**Task to complete**
Reproduce the whole listing word for word. Leave every image out.

**Data**
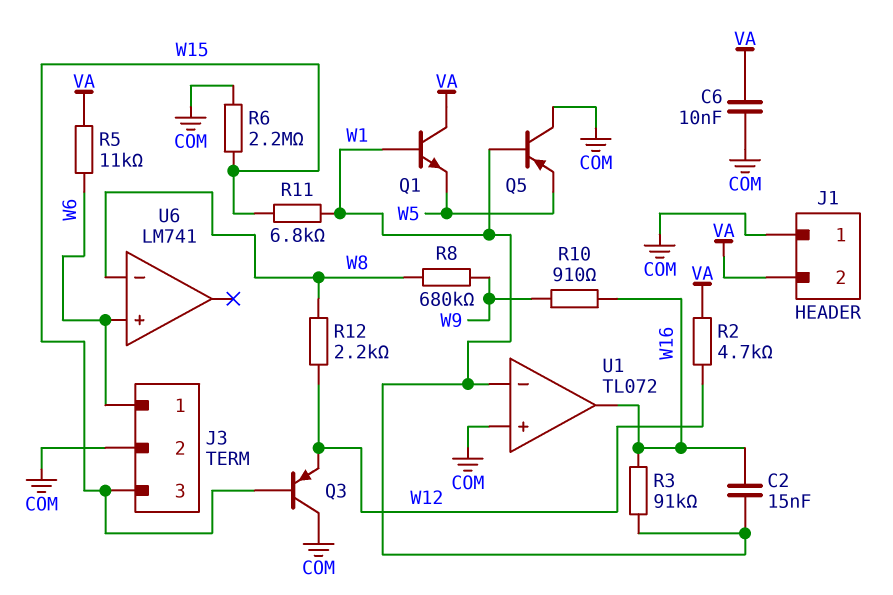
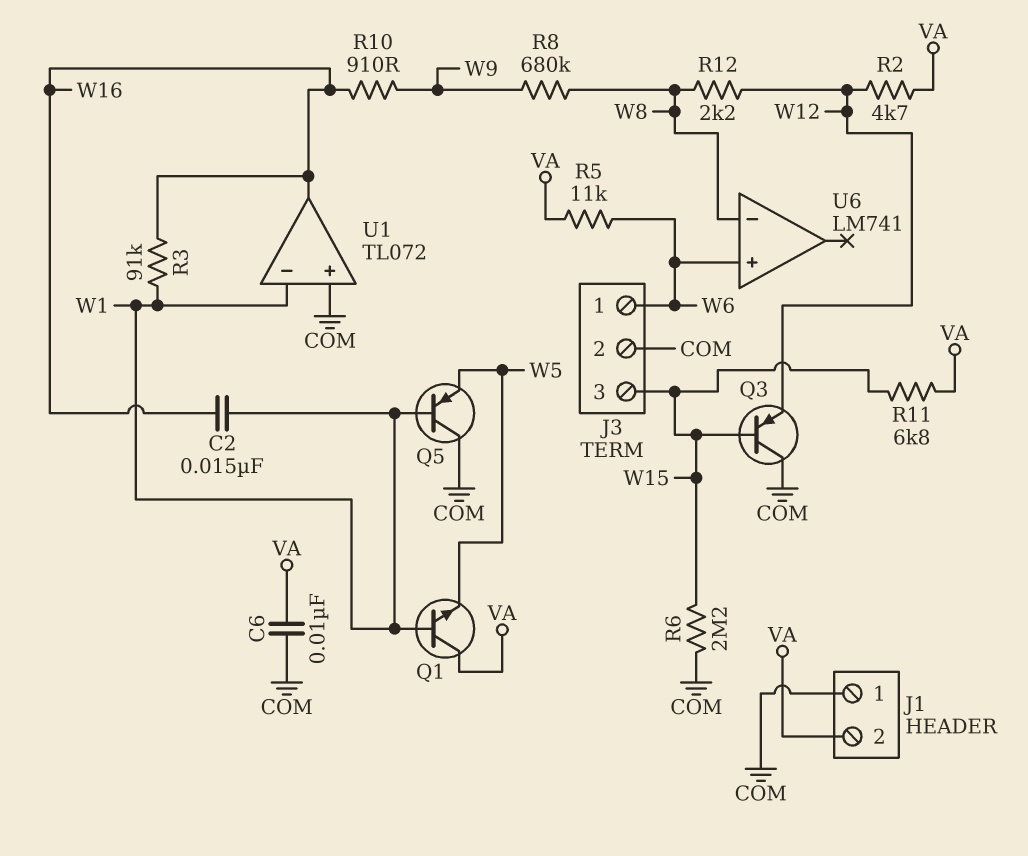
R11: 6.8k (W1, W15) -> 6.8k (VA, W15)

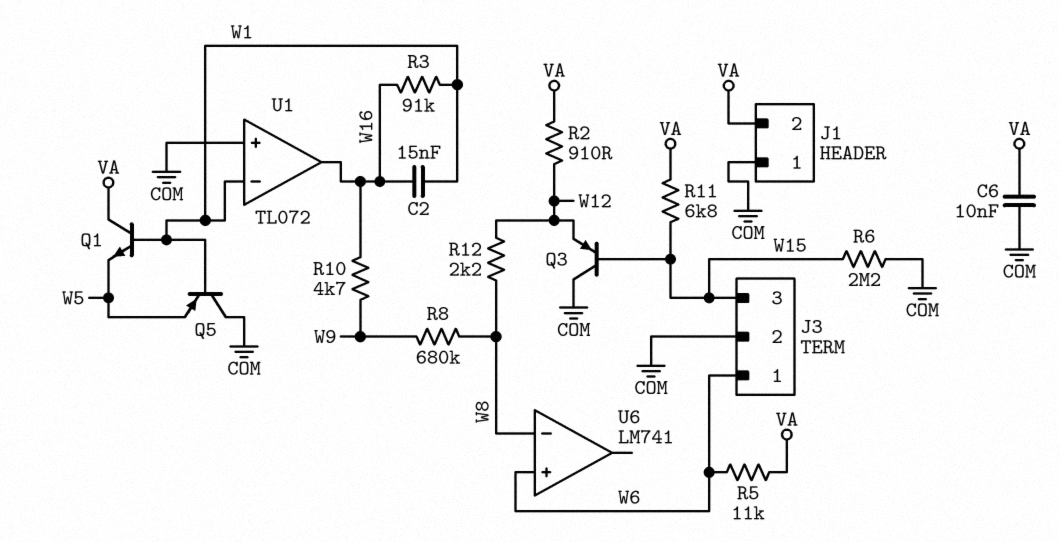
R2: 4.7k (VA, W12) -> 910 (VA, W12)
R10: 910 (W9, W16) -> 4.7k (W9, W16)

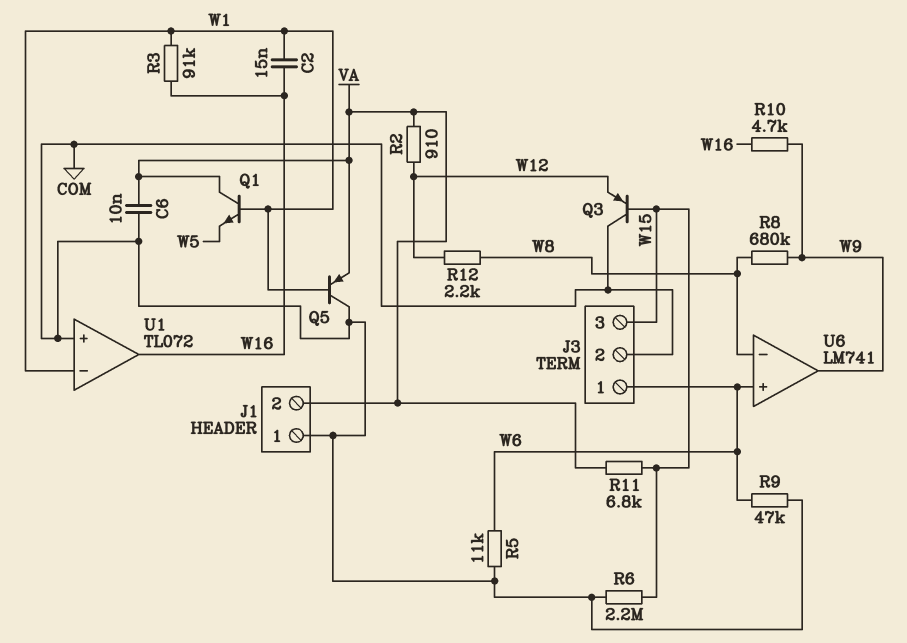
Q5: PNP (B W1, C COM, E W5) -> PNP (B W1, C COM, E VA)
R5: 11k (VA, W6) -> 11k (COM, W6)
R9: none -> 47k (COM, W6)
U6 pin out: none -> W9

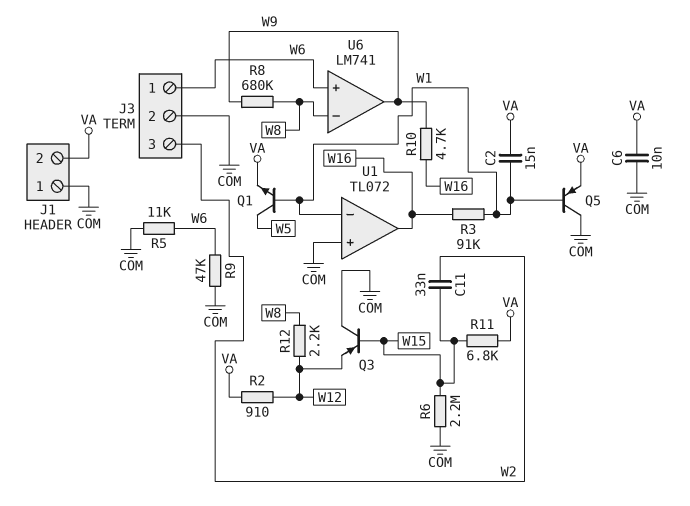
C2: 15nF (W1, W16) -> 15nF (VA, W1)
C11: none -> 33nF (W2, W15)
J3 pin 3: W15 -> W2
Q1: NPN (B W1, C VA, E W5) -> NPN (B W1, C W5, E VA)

**Response for this exercise**
R11: 6.8k (W1, W15) -> 6.8k (VA, W15)

R2: 4.7k (VA, W12) -> 910 (VA, W12)
R10: 910 (W9, W16) -> 4.7k (W9, W16)

Q5: PNP (B W1, C COM, E W5) -> PNP (B W1, C COM, E VA)
R5: 11k (VA, W6) -> 11k (COM, W6)
R9: none -> 47k (COM, W6)
U6 pin out: none -> W9

C2: 15nF (W1, W16) -> 15nF (VA, W1)
C11: none -> 33nF (W2, W15)
J3 pin 3: W15 -> W2
Q1: NPN (B W1, C VA, E W5) -> NPN (B W1, C W5, E VA)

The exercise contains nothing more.